## [Requirement]
Type out the lines below exactly, pictures excluded.

Scene image comparisons
┄┄┄┄┄┄┄┄┄┄┄┄┄┄┄┄┄┄┄┄
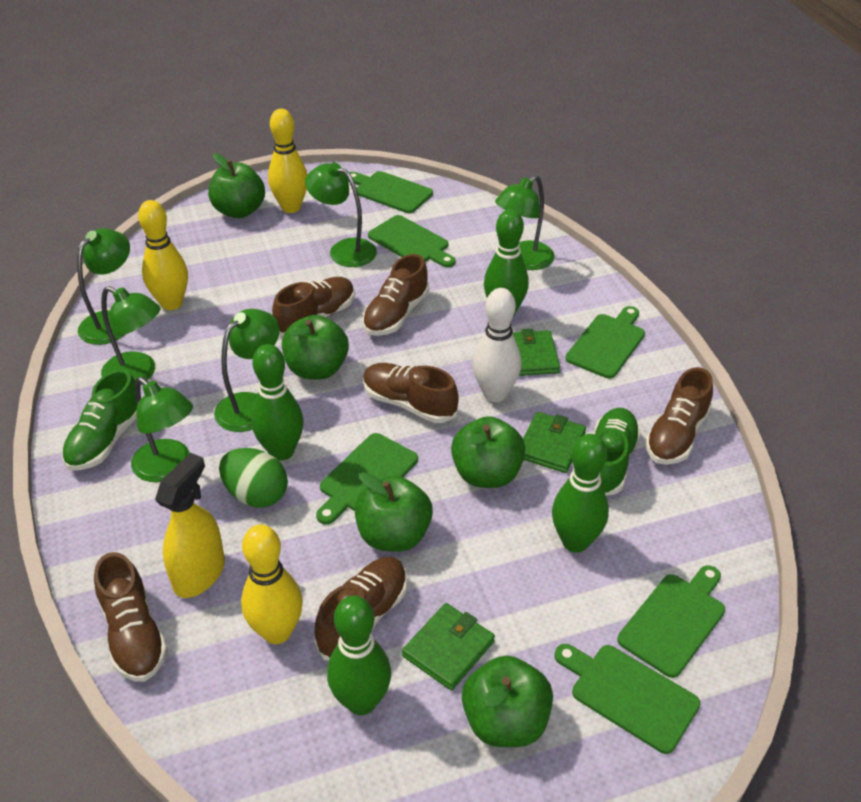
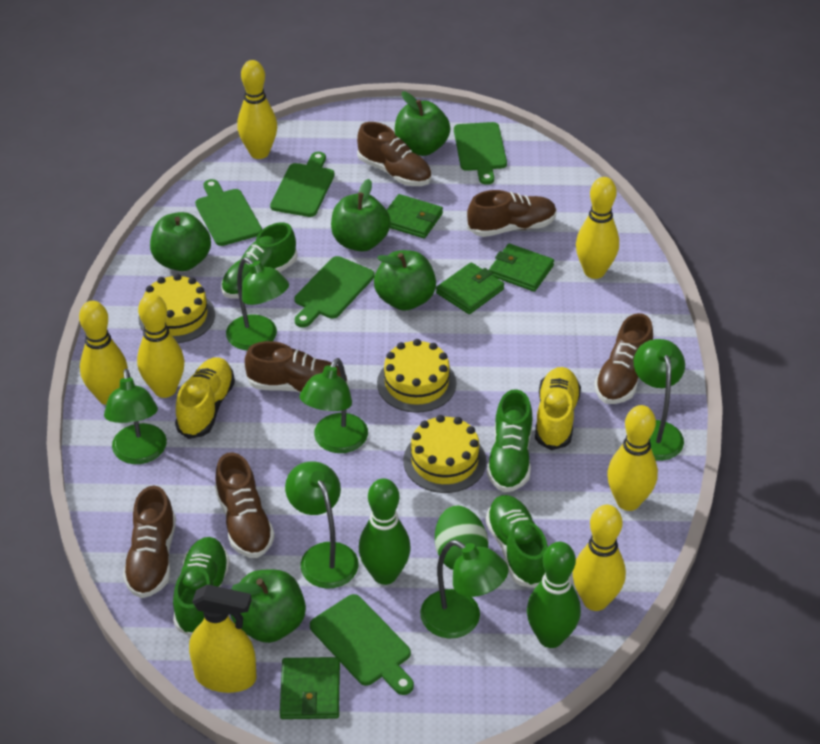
green bowling pin: 4 -> 2
green cutting board: 6 -> 5
green shoe: 2 -> 4
green wallet: 3 -> 4
white bowling pin: 1 -> 0
yellow bowling pin: 3 -> 6
yellow cake: 0 -> 3
yellow shoe: 0 -> 2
┄┄┄┄┄┄┄┄┄┄┄┄┄┄┄┄┄┄┄┄
## [Result of the exercise]
green bowling pin: 4 -> 2
green cutting board: 6 -> 5
green shoe: 2 -> 4
green wallet: 3 -> 4
white bowling pin: 1 -> 0
yellow bowling pin: 3 -> 6
yellow cake: 0 -> 3
yellow shoe: 0 -> 2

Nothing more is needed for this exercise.